• Shape position tracking data
== Segment start ==

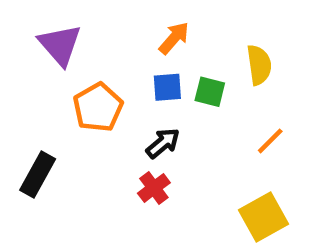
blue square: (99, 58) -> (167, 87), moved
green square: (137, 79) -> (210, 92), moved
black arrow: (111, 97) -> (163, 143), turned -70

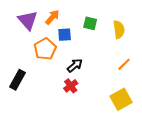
orange arrow: (174, 38) -> (52, 17), moved
blue square: (167, 87) -> (65, 35), moved
green square: (210, 92) -> (90, 23), moved

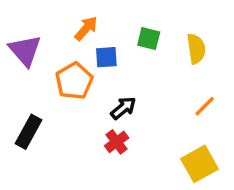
purple triangle: (28, 20) -> (25, 50), moved

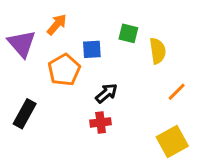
orange arrow: (86, 28) -> (57, 25), moved
yellow semicircle: (196, 49) -> (158, 51), moved
red cross: (117, 142) -> (101, 122), turned 30

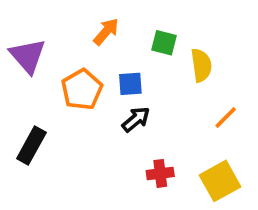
orange arrow: (57, 25) -> (106, 32), moved
blue square: (92, 49) -> (130, 84), moved
red cross: (101, 122) -> (160, 173), moved

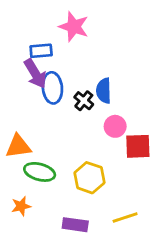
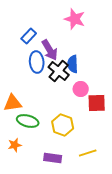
pink star: (74, 27) -> (75, 19), moved
blue rectangle: (41, 51) -> (29, 36), turned -42
purple arrow: (35, 74) -> (50, 50), moved
black cross: (84, 101) -> (59, 71), size x1.5

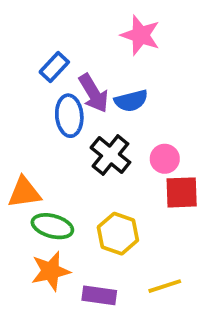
blue semicircle: (73, 64) -> (131, 101), moved, turned -102
black cross: (59, 71) -> (110, 155), moved
pink circle: (81, 89) -> (165, 159), moved
orange star: (15, 145) -> (51, 271), moved, size x1.5

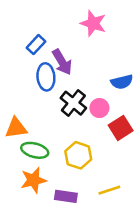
blue semicircle: (131, 101) -> (122, 82), moved
pink circle: (165, 159) -> (99, 108), moved
red square: (182, 192) -> (121, 128), turned -30

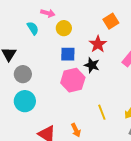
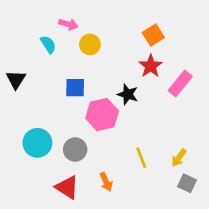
red star: (98, 44) -> (151, 66), moved
blue square: (68, 54) -> (75, 88), moved
gray circle: (23, 74) -> (75, 150), moved

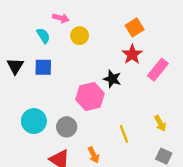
blue square: (75, 88) -> (43, 67), moved
yellow arrow: (179, 158) -> (160, 123), moved, turned -63

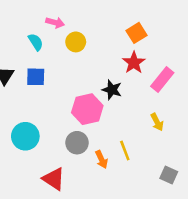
yellow arrow: (160, 123) -> (157, 122), moved
gray circle: (67, 127) -> (77, 143), moved
orange arrow: (94, 155) -> (102, 160), moved

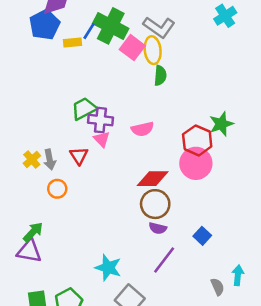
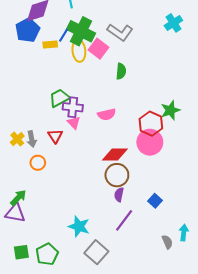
yellow ellipse: (153, 50) -> (79, 51), moved
purple semicircle: (158, 228) -> (119, 195), turned 88

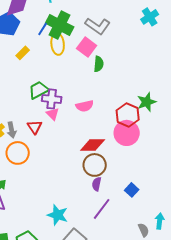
yellow rectangle: (50, 45) -> (23, 53), moved, turned -40
pink square: (98, 49) -> (87, 47), moved
orange circle: (38, 163) -> (18, 153), size x1.5

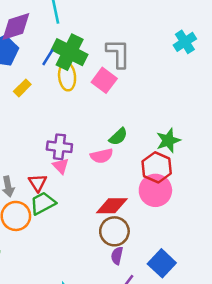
gray L-shape: (98, 26) -> (118, 53), turned -125
green semicircle: (99, 64) -> (118, 137), moved, turned 42
green trapezoid: (39, 90) -> (43, 203), moved
green star: (147, 102) -> (168, 140), moved
blue square: (132, 190) -> (162, 263), size x1.5

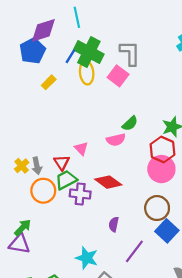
purple cross: (59, 147) -> (80, 194), moved
red diamond: (112, 206) -> (108, 182), moved, turned 36
brown circle: (114, 231) -> (157, 208), moved
purple semicircle: (117, 256) -> (114, 224), moved

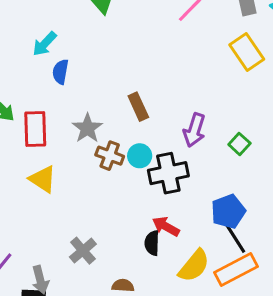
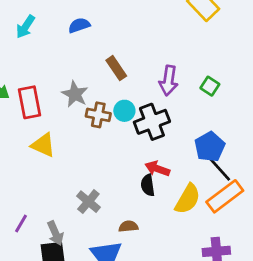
blue semicircle: (60, 72) -> (79, 25), moved, turned 70

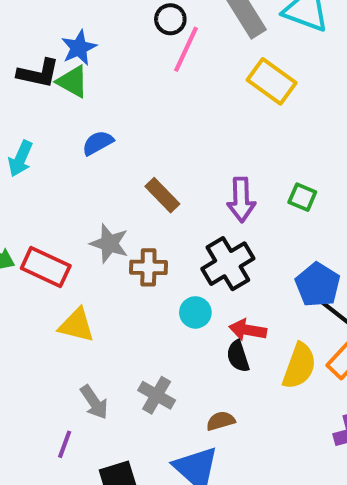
red rectangle: (29, 102) -> (46, 267), turned -44
cyan circle: (124, 111) -> (195, 312), moved
gray arrow: (55, 233) -> (94, 402), moved

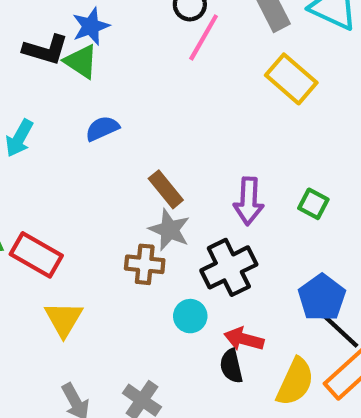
gray star: (109, 243) -> (169, 230), moved
yellow triangle: (77, 325) -> (64, 319), turned 42

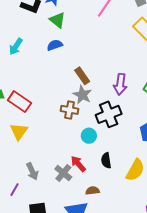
green triangle: (81, 62) -> (57, 20), moved
yellow triangle: (64, 319) -> (19, 132), moved
red arrow: (244, 339) -> (78, 164), moved, turned 30

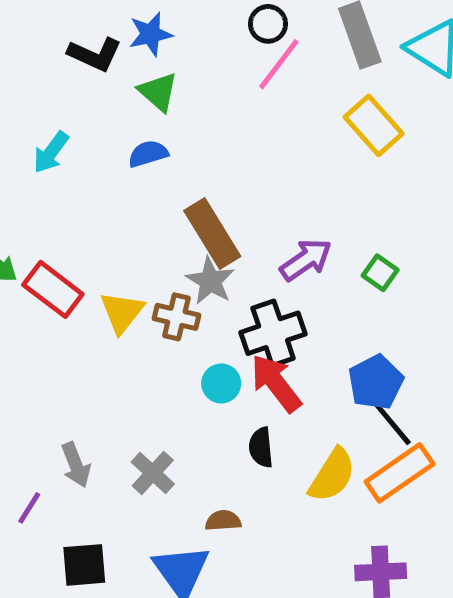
brown rectangle: (82, 76) -> (212, 234), size x1.5
purple arrow: (120, 84) -> (306, 260), turned -135
yellow triangle: (19, 132) -> (122, 312), moved
red arrow: (78, 164) -> (276, 383), moved, size x1.4

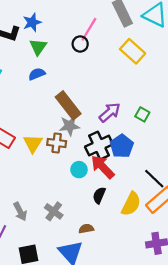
black circle: (268, 24) -> (80, 44), moved
green triangle: (158, 92) -> (38, 47), turned 30
gray star: (210, 281) -> (70, 126), turned -30
blue pentagon: (376, 382) -> (122, 146), moved
black semicircle: (261, 447) -> (99, 195), turned 35

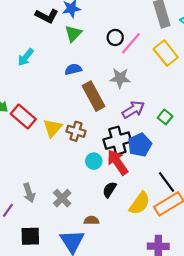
pink line: (89, 29) -> (131, 43), moved
blue semicircle: (37, 74) -> (73, 69), moved
gray star: (70, 126) -> (120, 78), moved

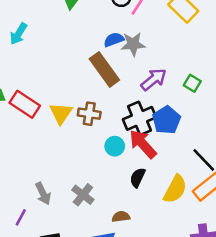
blue semicircle: (73, 69) -> (114, 40), moved

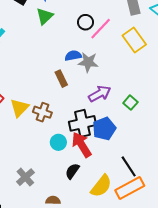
brown rectangle: (104, 69) -> (61, 79), size x0.6

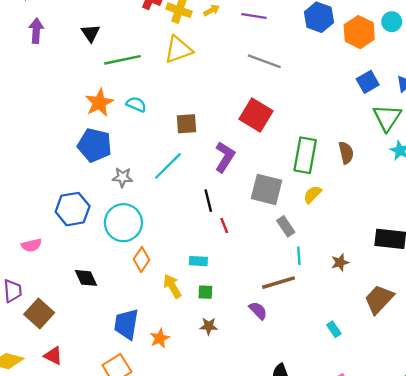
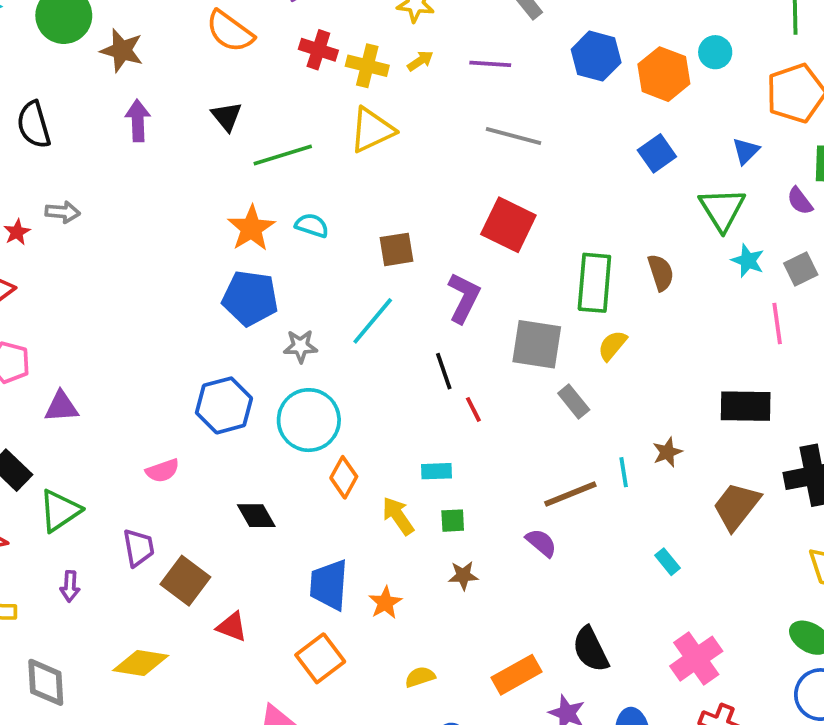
blue square: (368, 82) -> (657, 153), moved
cyan line: (299, 256) -> (624, 472), moved
red triangle: (53, 356) -> (232, 627), moved

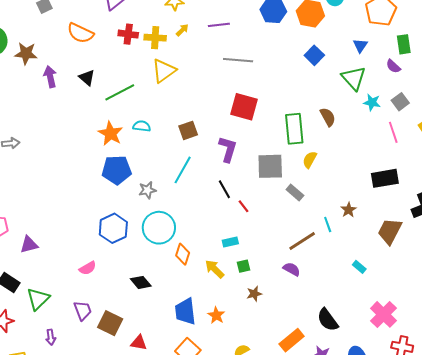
purple arrow: (138, 121) -> (50, 77), moved

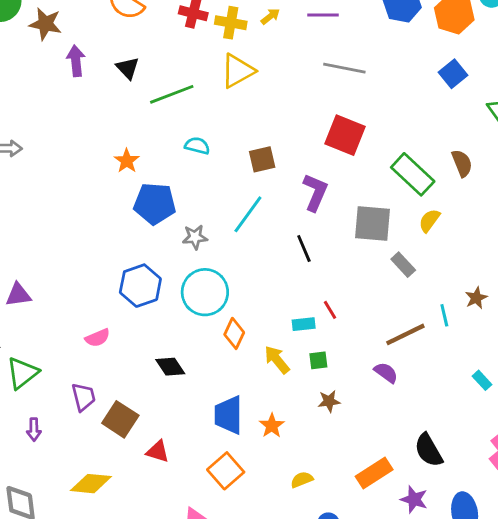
green rectangle: (294, 129) -> (413, 174), turned -48
orange star: (111, 133) -> (127, 161), moved, size x0.7
red line: (244, 206) -> (330, 310), moved

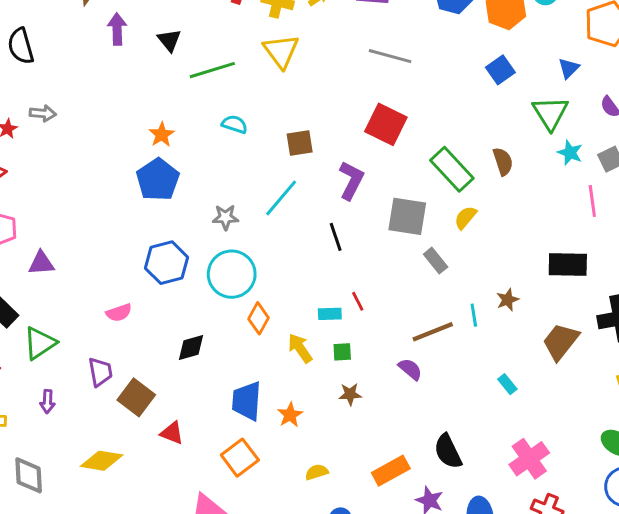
yellow triangle: (238, 71) -> (281, 51), turned -42
blue pentagon: (155, 204) -> (158, 180), moved, turned 30
black diamond: (170, 367) -> (191, 348), turned -76

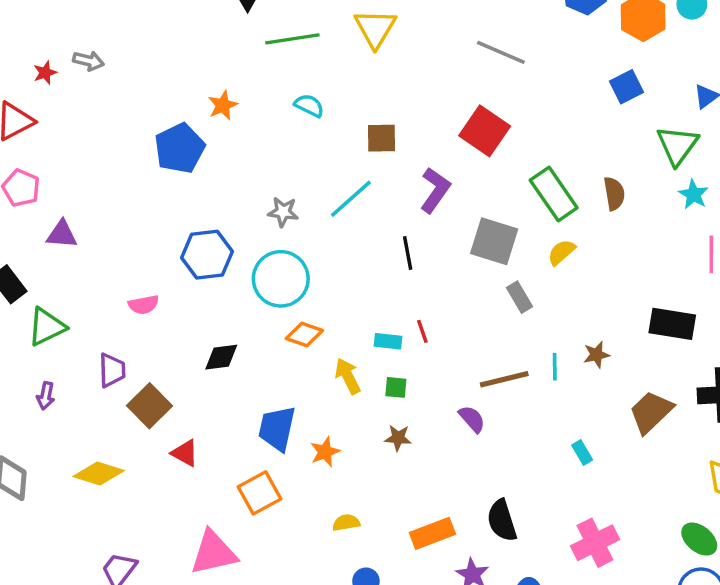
blue pentagon: (158, 180) -> (180, 148), moved
orange diamond: (258, 318) -> (304, 334), turned 72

== Segment end ==

• TASK
Your answer must be the lines from the one containing "orange star: (111, 133)" through the final line of the entries, duplicated exactly, with both ends kept and all pictures left out.

• RESPONSE TO THIS TASK
orange star: (111, 133) -> (127, 161), moved, size x0.7
red line: (244, 206) -> (330, 310), moved

yellow triangle: (238, 71) -> (281, 51), turned -42
blue pentagon: (155, 204) -> (158, 180), moved, turned 30
black diamond: (170, 367) -> (191, 348), turned -76

blue pentagon: (158, 180) -> (180, 148), moved
orange diamond: (258, 318) -> (304, 334), turned 72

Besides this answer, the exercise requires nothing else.